Two lines in the listing below mark the span: one contains "VR101: 1k (GND, SIG2, wiper" and one contains "LDR101: GL5528 (GND, VTH)". Reproduce both of them and everything between, exactly.

Material for this task START

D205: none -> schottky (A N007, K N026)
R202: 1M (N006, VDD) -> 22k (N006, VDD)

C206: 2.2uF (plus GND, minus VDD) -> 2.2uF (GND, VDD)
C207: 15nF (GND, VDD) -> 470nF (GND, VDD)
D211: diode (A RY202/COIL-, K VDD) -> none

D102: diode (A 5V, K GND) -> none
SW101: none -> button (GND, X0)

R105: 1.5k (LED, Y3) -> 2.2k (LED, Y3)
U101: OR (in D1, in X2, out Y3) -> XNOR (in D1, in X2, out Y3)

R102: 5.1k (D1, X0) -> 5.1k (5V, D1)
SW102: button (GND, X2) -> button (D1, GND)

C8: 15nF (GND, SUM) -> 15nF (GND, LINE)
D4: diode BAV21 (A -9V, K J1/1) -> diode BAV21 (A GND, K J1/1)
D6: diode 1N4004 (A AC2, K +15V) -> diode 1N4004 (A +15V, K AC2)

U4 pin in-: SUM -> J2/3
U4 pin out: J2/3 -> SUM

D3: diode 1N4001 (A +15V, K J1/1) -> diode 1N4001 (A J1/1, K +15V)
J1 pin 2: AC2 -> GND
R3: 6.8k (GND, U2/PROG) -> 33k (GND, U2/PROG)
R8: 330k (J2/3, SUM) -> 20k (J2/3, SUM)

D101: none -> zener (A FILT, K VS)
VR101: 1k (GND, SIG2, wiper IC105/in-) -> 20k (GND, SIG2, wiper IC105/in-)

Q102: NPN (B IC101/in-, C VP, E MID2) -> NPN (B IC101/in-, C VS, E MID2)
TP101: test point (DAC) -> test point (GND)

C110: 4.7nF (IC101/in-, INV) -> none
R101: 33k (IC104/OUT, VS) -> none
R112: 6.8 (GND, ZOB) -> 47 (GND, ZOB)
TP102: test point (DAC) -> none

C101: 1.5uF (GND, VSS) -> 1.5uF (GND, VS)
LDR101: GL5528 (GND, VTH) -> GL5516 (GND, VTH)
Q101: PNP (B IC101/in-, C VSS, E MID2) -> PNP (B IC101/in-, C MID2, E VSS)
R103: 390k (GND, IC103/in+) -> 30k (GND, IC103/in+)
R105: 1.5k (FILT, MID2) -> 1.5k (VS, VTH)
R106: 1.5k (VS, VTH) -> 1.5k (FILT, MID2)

Material for this task END

_Exercise solution_
VR101: 1k (GND, SIG2, wiper IC105/in-) -> 20k (GND, SIG2, wiper IC105/in-)

Q102: NPN (B IC101/in-, C VP, E MID2) -> NPN (B IC101/in-, C VS, E MID2)
TP101: test point (DAC) -> test point (GND)

C110: 4.7nF (IC101/in-, INV) -> none
R101: 33k (IC104/OUT, VS) -> none
R112: 6.8 (GND, ZOB) -> 47 (GND, ZOB)
TP102: test point (DAC) -> none

C101: 1.5uF (GND, VSS) -> 1.5uF (GND, VS)
LDR101: GL5528 (GND, VTH) -> GL5516 (GND, VTH)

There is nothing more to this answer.